Work to be completed: Take the line containing "C2: 100nF (0V, VS) -> 330nF (0V, VS)" in the listing below and copy it, along with every line after it, without alteration.

Provided records:
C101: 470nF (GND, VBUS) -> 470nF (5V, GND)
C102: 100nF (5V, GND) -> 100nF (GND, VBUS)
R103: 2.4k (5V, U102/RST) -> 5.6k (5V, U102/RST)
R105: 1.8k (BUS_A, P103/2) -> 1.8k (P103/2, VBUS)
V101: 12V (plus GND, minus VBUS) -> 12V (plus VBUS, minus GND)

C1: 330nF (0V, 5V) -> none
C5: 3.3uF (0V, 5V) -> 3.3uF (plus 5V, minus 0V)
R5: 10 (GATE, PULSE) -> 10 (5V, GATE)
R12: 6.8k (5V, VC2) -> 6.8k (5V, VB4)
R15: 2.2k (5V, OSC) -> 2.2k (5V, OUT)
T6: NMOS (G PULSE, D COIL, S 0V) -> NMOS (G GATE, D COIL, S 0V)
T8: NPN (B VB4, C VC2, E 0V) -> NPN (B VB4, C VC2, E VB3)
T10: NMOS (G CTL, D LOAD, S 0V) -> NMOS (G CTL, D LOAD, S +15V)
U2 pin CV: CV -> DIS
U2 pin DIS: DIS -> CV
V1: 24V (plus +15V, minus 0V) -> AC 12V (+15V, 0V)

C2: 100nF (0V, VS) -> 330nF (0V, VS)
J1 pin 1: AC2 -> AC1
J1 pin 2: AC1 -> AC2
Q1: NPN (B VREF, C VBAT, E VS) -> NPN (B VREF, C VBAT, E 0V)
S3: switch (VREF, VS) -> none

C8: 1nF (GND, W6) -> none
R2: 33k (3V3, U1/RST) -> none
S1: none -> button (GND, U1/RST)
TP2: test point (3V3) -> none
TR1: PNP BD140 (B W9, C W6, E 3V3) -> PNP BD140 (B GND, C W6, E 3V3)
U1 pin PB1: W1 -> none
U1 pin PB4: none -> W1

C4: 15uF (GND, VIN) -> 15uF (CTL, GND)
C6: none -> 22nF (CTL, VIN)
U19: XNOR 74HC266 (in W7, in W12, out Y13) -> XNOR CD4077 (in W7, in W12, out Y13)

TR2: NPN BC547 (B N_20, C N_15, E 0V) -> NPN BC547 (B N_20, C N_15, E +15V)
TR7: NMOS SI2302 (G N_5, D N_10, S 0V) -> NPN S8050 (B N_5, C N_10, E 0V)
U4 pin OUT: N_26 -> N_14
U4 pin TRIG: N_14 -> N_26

Solved problem:
C2: 100nF (0V, VS) -> 330nF (0V, VS)
J1 pin 1: AC2 -> AC1
J1 pin 2: AC1 -> AC2
Q1: NPN (B VREF, C VBAT, E VS) -> NPN (B VREF, C VBAT, E 0V)
S3: switch (VREF, VS) -> none

C8: 1nF (GND, W6) -> none
R2: 33k (3V3, U1/RST) -> none
S1: none -> button (GND, U1/RST)
TP2: test point (3V3) -> none
TR1: PNP BD140 (B W9, C W6, E 3V3) -> PNP BD140 (B GND, C W6, E 3V3)
U1 pin PB1: W1 -> none
U1 pin PB4: none -> W1

C4: 15uF (GND, VIN) -> 15uF (CTL, GND)
C6: none -> 22nF (CTL, VIN)
U19: XNOR 74HC266 (in W7, in W12, out Y13) -> XNOR CD4077 (in W7, in W12, out Y13)

TR2: NPN BC547 (B N_20, C N_15, E 0V) -> NPN BC547 (B N_20, C N_15, E +15V)
TR7: NMOS SI2302 (G N_5, D N_10, S 0V) -> NPN S8050 (B N_5, C N_10, E 0V)
U4 pin OUT: N_26 -> N_14
U4 pin TRIG: N_14 -> N_26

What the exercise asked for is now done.